> [WHAT THE EXERCISE ASKS]
Whatever the lines below say, output them exactly.

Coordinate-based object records
= Beginning of Section =
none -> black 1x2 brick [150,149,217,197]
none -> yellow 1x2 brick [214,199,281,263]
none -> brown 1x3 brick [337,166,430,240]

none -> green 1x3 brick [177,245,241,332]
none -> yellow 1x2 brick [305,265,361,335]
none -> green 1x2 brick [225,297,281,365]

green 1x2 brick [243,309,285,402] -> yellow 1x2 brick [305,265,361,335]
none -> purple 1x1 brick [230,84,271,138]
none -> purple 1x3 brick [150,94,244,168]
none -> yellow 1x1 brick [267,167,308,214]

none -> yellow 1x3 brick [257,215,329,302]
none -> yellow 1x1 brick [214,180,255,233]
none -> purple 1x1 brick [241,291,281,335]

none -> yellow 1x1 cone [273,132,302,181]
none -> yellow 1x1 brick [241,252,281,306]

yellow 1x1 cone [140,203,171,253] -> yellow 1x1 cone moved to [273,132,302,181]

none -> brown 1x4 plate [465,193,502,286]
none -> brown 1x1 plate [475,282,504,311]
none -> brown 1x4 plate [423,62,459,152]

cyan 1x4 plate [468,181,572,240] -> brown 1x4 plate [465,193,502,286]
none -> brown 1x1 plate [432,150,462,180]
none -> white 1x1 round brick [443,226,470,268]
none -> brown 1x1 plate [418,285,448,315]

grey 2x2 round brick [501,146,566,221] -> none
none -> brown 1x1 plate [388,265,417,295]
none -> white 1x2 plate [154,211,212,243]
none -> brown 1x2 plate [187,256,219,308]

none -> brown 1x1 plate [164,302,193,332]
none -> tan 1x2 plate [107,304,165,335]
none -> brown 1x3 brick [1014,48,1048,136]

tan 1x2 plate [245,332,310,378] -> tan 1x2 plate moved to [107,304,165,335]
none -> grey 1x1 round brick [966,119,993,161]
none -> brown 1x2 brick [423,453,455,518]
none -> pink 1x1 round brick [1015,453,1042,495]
= End of Section =
> [WRITTEN SOLUTION]
none -> black 1x2 brick [150,149,217,197]
none -> yellow 1x2 brick [214,199,281,263]
none -> brown 1x3 brick [337,166,430,240]

none -> green 1x3 brick [177,245,241,332]
none -> yellow 1x2 brick [305,265,361,335]
none -> green 1x2 brick [225,297,281,365]

green 1x2 brick [243,309,285,402] -> yellow 1x2 brick [305,265,361,335]
none -> purple 1x1 brick [230,84,271,138]
none -> purple 1x3 brick [150,94,244,168]
none -> yellow 1x1 brick [267,167,308,214]

none -> yellow 1x3 brick [257,215,329,302]
none -> yellow 1x1 brick [214,180,255,233]
none -> purple 1x1 brick [241,291,281,335]

none -> yellow 1x1 cone [273,132,302,181]
none -> yellow 1x1 brick [241,252,281,306]

yellow 1x1 cone [140,203,171,253] -> yellow 1x1 cone moved to [273,132,302,181]

none -> brown 1x4 plate [465,193,502,286]
none -> brown 1x1 plate [475,282,504,311]
none -> brown 1x4 plate [423,62,459,152]

cyan 1x4 plate [468,181,572,240] -> brown 1x4 plate [465,193,502,286]
none -> brown 1x1 plate [432,150,462,180]
none -> white 1x1 round brick [443,226,470,268]
none -> brown 1x1 plate [418,285,448,315]

grey 2x2 round brick [501,146,566,221] -> none
none -> brown 1x1 plate [388,265,417,295]
none -> white 1x2 plate [154,211,212,243]
none -> brown 1x2 plate [187,256,219,308]

none -> brown 1x1 plate [164,302,193,332]
none -> tan 1x2 plate [107,304,165,335]
none -> brown 1x3 brick [1014,48,1048,136]

tan 1x2 plate [245,332,310,378] -> tan 1x2 plate moved to [107,304,165,335]
none -> grey 1x1 round brick [966,119,993,161]
none -> brown 1x2 brick [423,453,455,518]
none -> pink 1x1 round brick [1015,453,1042,495]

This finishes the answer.